Scene edit records
########

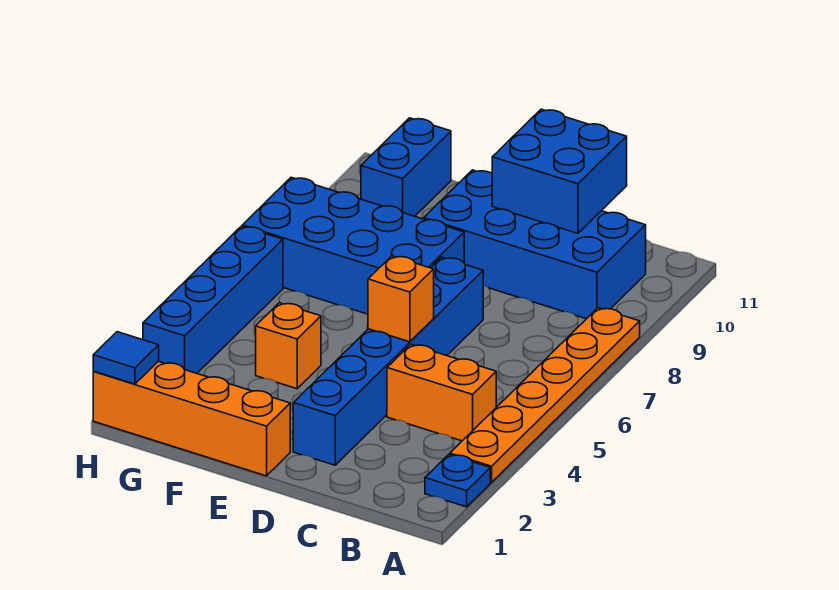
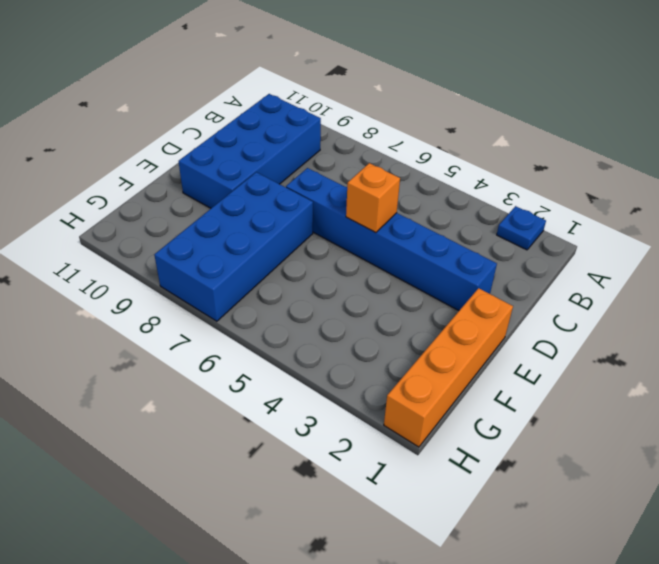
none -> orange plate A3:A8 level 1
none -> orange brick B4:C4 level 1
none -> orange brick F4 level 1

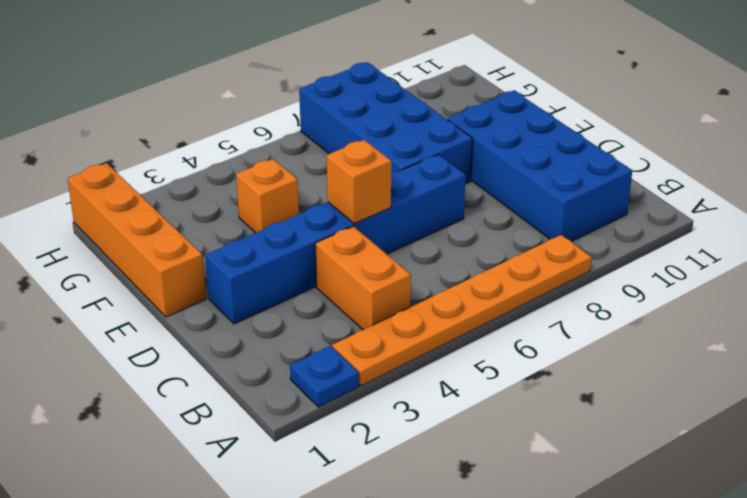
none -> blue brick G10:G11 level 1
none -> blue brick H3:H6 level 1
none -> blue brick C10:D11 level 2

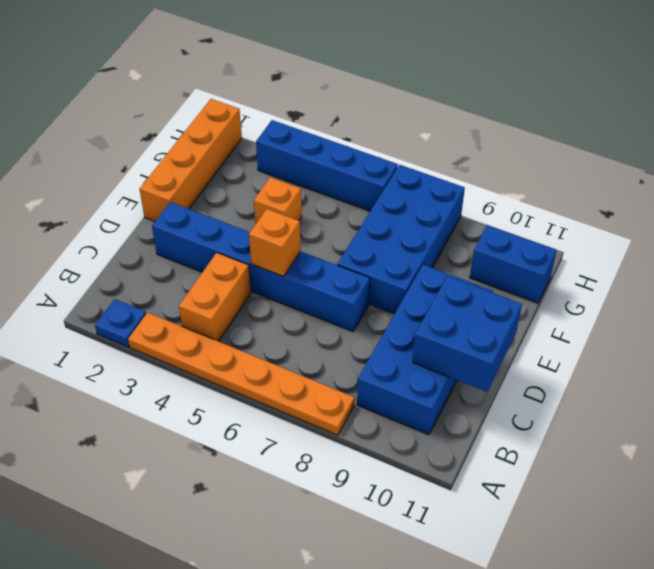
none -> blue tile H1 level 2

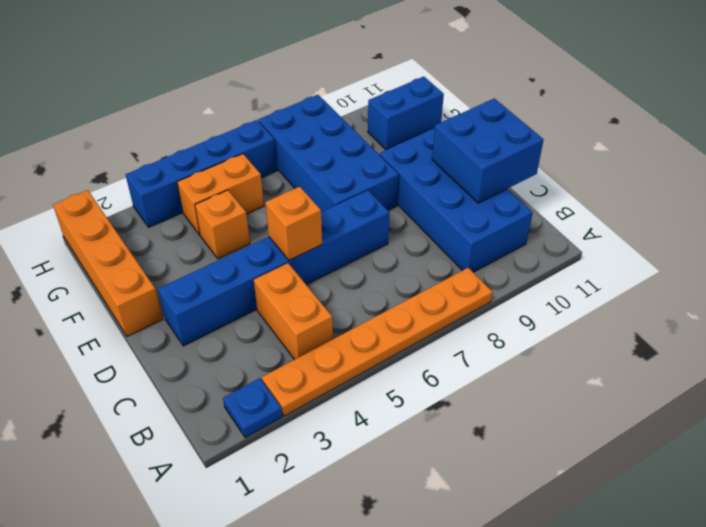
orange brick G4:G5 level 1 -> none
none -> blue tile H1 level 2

########

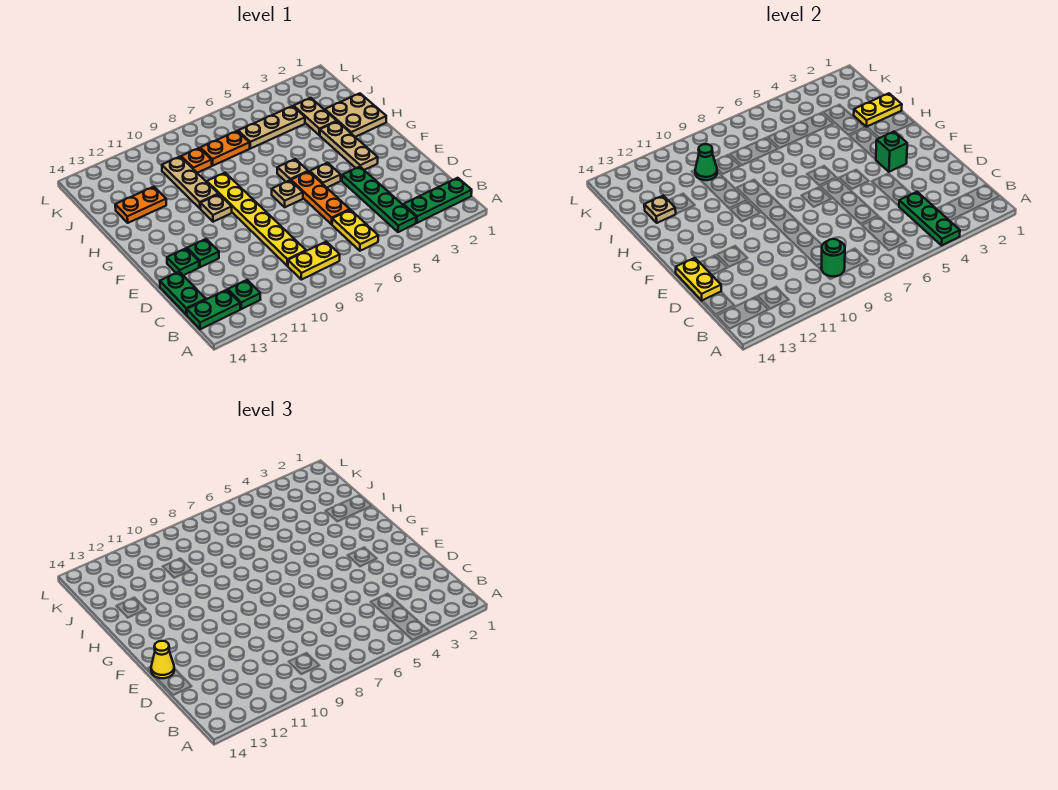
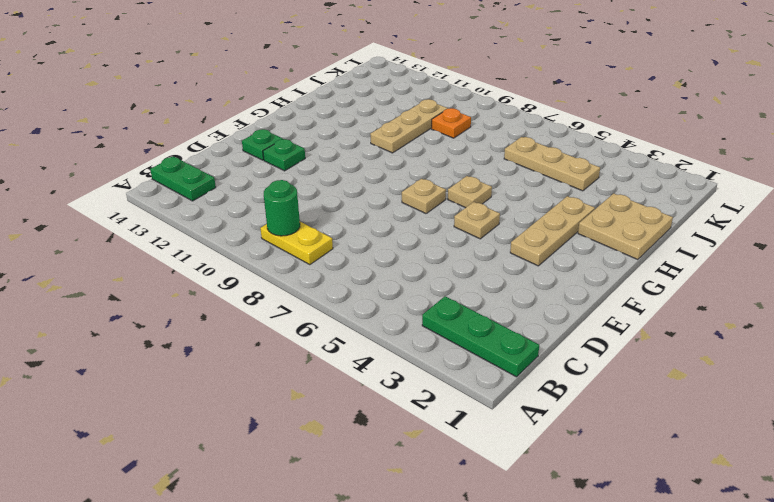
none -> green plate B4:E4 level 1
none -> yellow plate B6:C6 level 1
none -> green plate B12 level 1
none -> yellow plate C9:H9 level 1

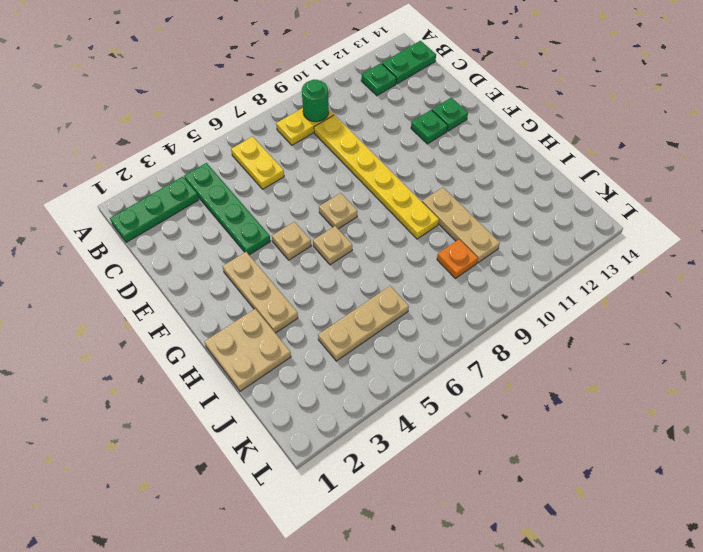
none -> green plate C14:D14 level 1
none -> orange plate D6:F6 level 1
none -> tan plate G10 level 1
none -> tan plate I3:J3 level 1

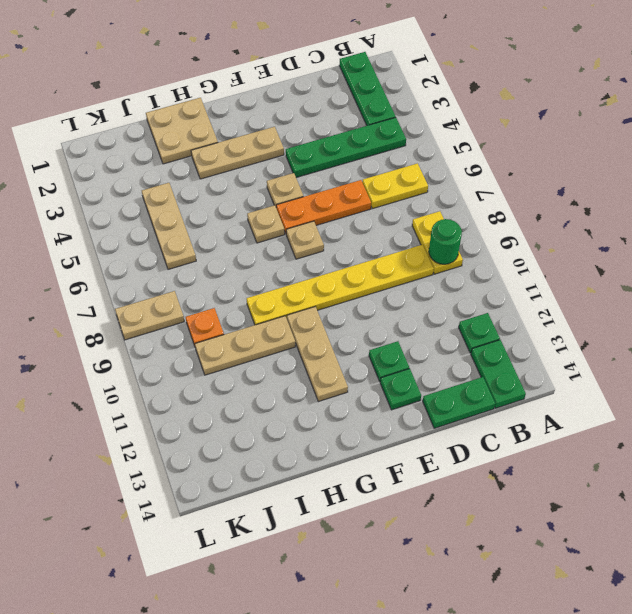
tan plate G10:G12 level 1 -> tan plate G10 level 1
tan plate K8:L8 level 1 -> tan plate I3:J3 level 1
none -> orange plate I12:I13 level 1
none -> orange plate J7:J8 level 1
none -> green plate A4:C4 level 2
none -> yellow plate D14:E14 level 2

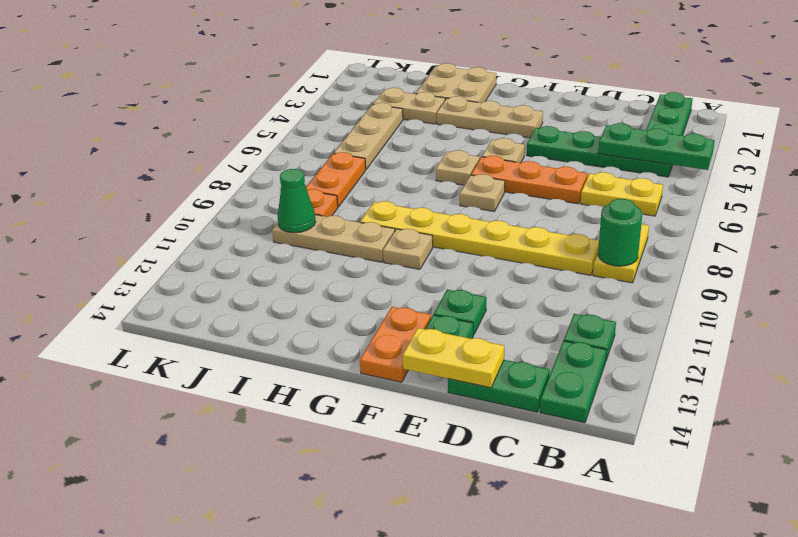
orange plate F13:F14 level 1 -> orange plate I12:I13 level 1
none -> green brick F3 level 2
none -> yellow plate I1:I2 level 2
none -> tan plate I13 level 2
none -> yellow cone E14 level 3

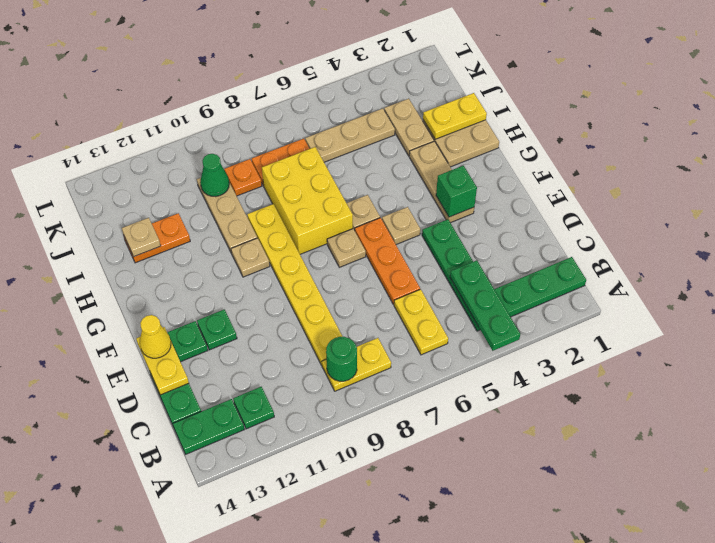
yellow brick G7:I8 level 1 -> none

########

Counting only lines that contain the word "blue", state how many appear in the entries, and add nothing.

5